Dataset items
[Start of section]

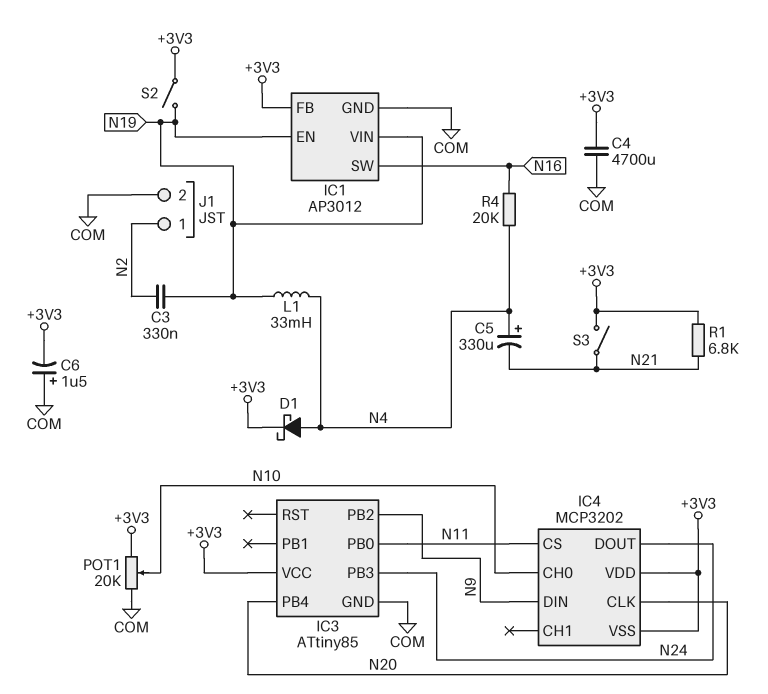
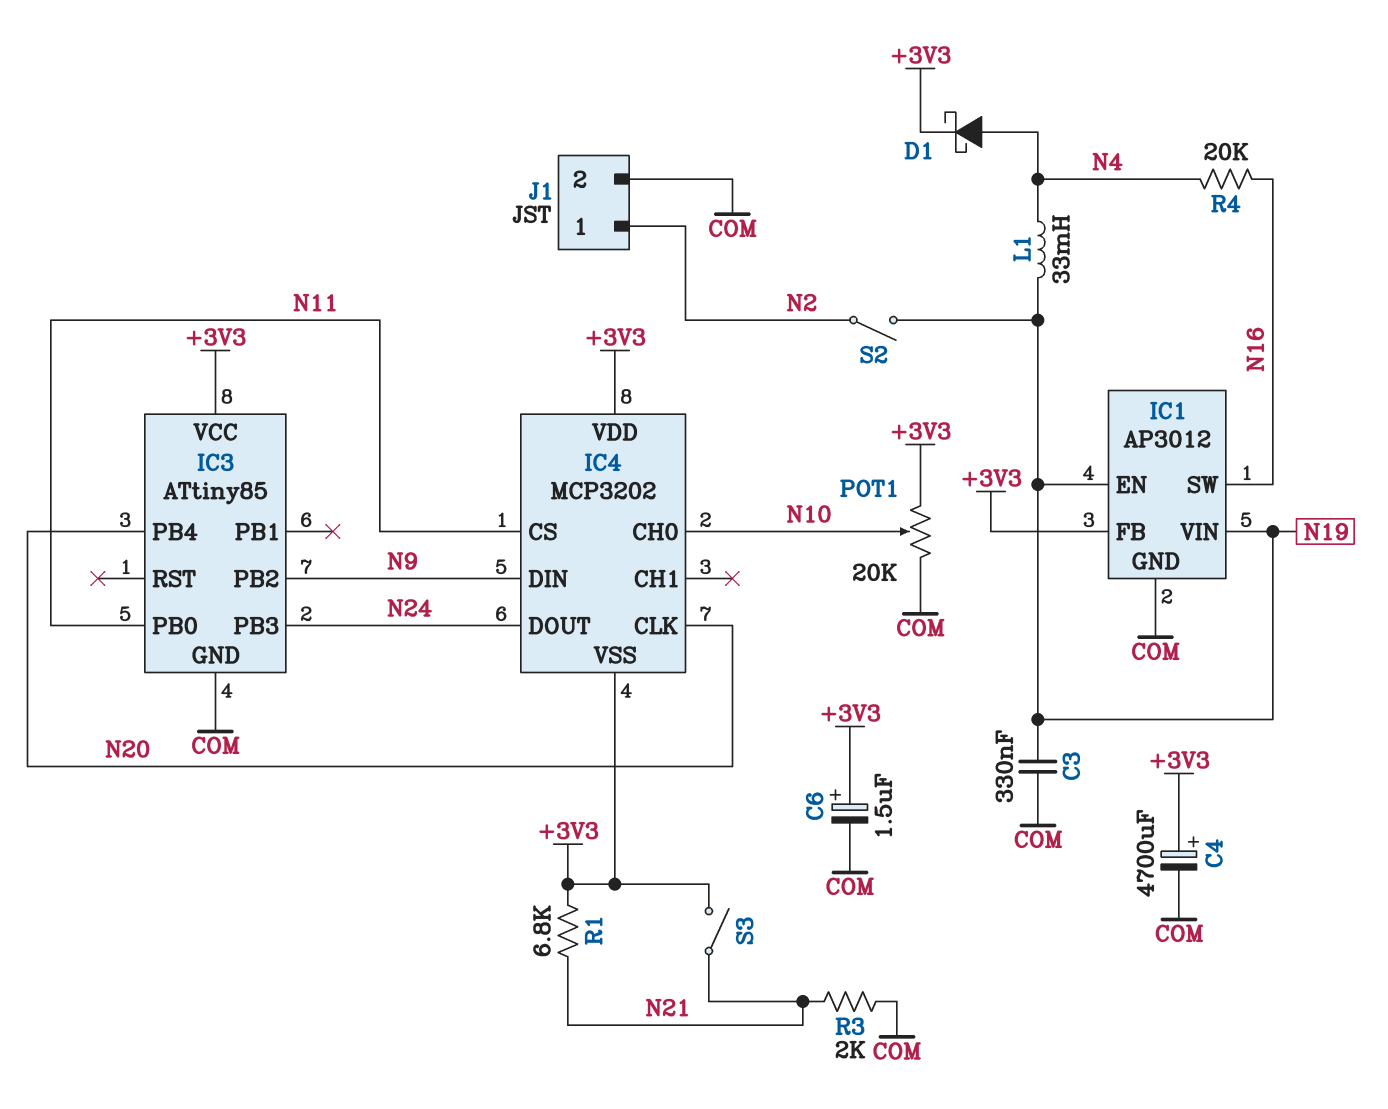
C3: 330nF (N2, N19) -> 330nF (COM, N19)
C4: 4700uF (+3V3, COM) -> 4700uF (plus +3V3, minus COM)
C5: 330uF (plus N4, minus N21) -> none
C6: 1.5uF (plus COM, minus +3V3) -> 1.5uF (plus +3V3, minus COM)
R3: none -> 2k (COM, N21)
S2: switch (+3V3, N19) -> switch (N2, N19)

[End of section]

WHAT YOU NEED TO DO: Give the number of lines above in which the word "minus" appears, and nothing more.

RESPONSE TO THIS EXERCISE: 3